Pull every line with "scissors" from the data below and copy it.

**RECORDED INFORMATION**
========================================
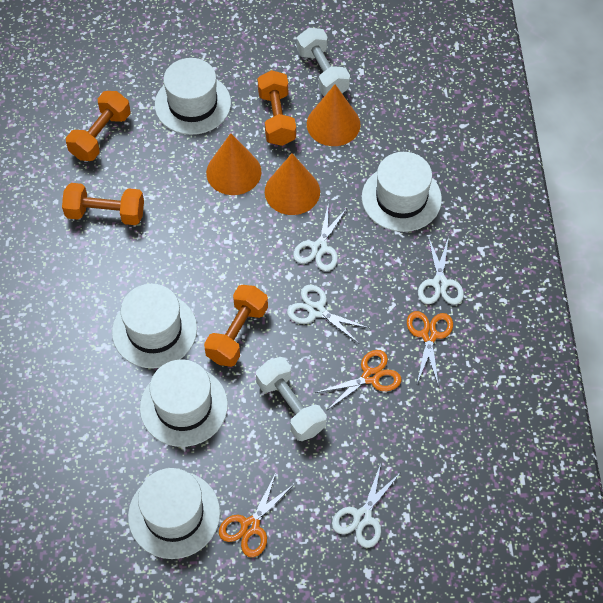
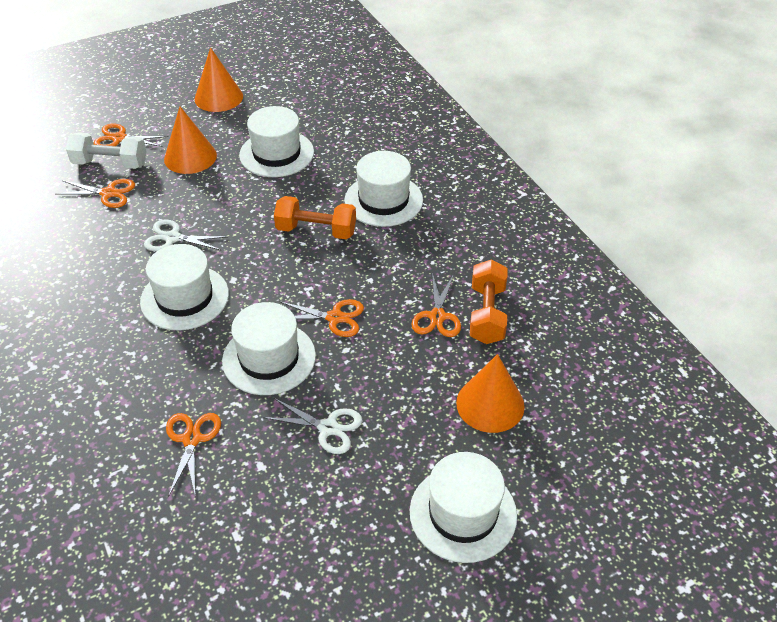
orange dumbbell: 4 -> 2
orange scissors: 3 -> 5
white dumbbell: 2 -> 1
white scissors: 4 -> 2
========================================
**ANSWER SECTION**
orange scissors: 3 -> 5
white scissors: 4 -> 2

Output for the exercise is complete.